Directions for this task: Every record is to be printed exactly as written; pictures are to be omitted.

Data extract:
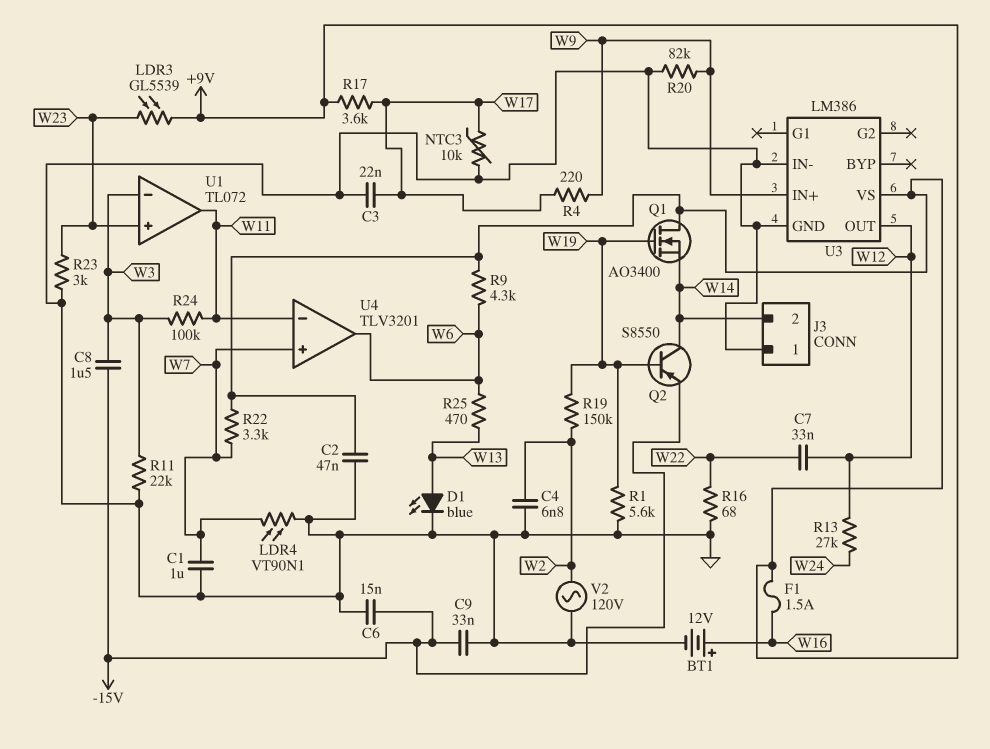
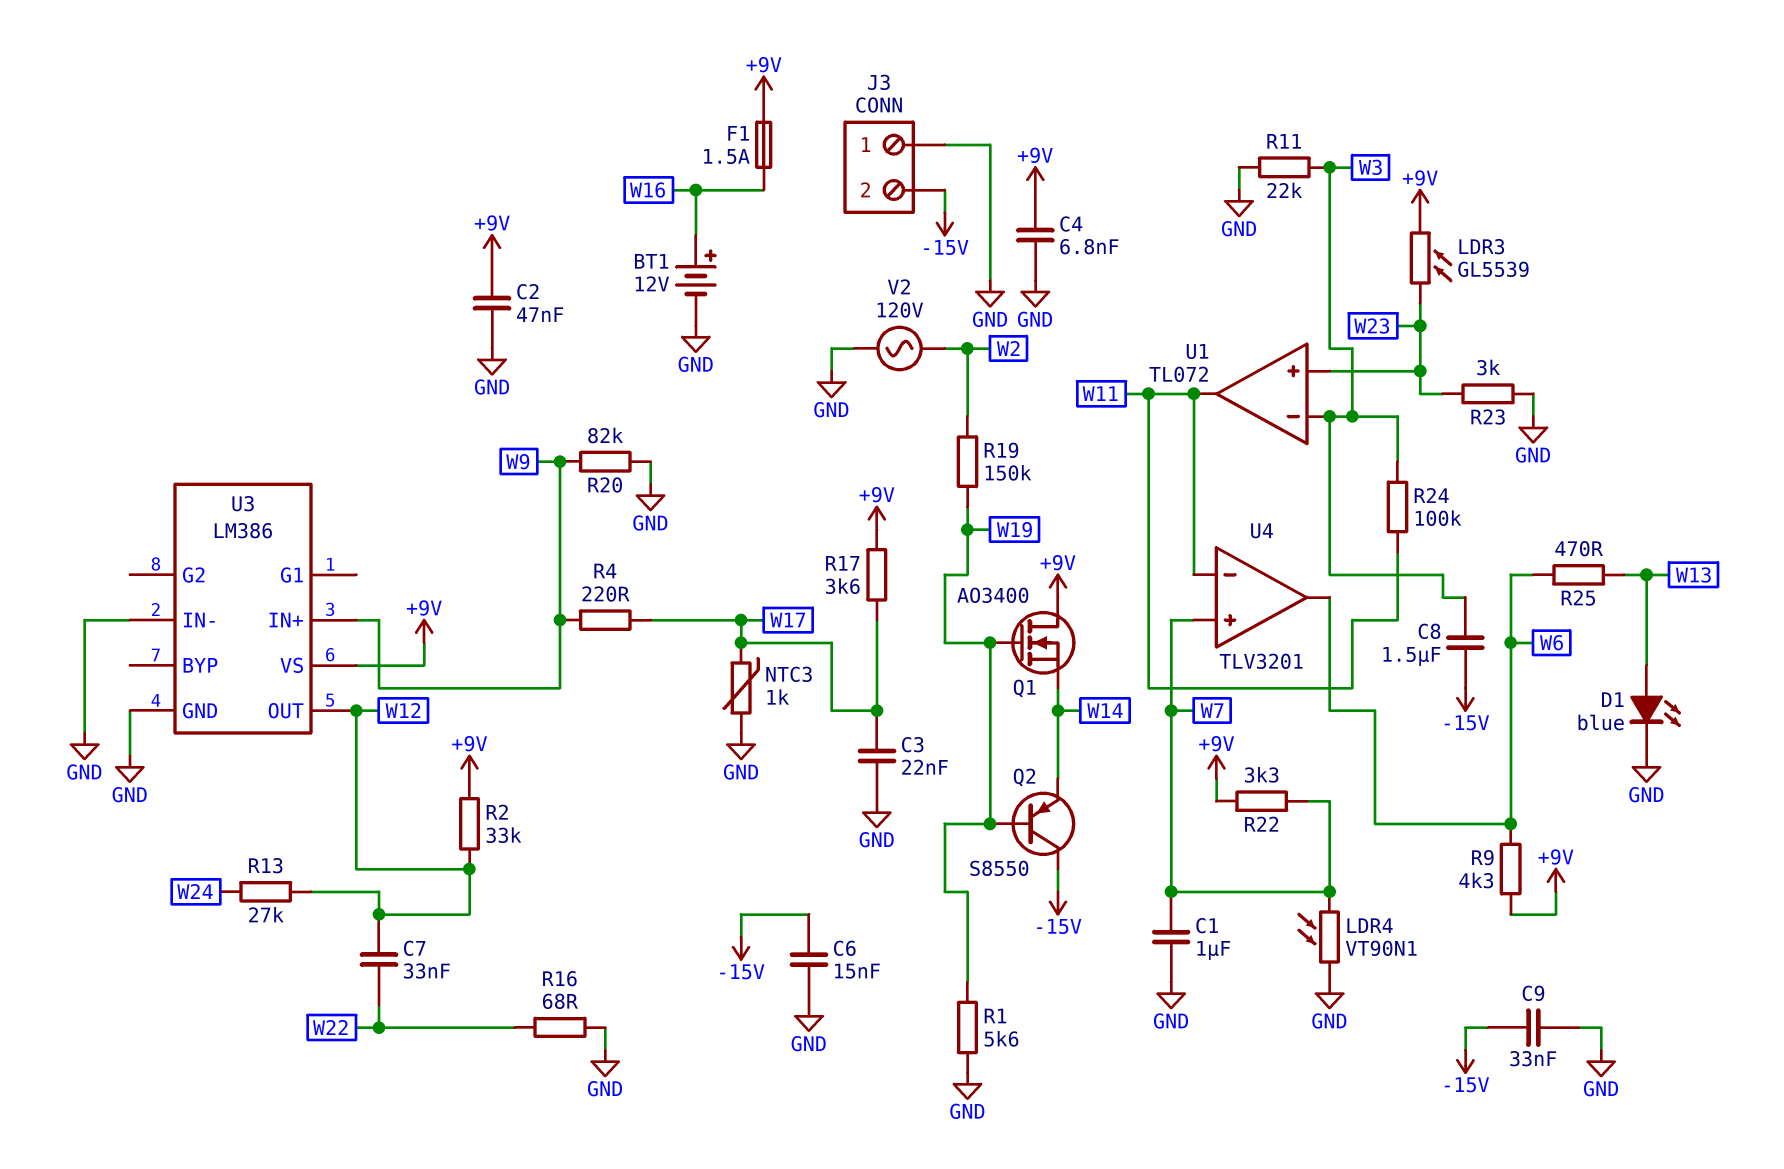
C4: 6.8nF (GND, W2) -> 6.8nF (+9V, GND)
J3 pin 2: W14 -> -15V
NTC3: 10k (GND, W17) -> 1k (GND, W17)
Q2: PNP S8550 (B W19, C W14, E -15V) -> PNP S8550 (B W19, C -15V, E W14)
R2: none -> 33k (+9V, W12)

Finished exercise:
C4: 6.8nF (GND, W2) -> 6.8nF (+9V, GND)
J3 pin 2: W14 -> -15V
NTC3: 10k (GND, W17) -> 1k (GND, W17)
Q2: PNP S8550 (B W19, C W14, E -15V) -> PNP S8550 (B W19, C -15V, E W14)
R2: none -> 33k (+9V, W12)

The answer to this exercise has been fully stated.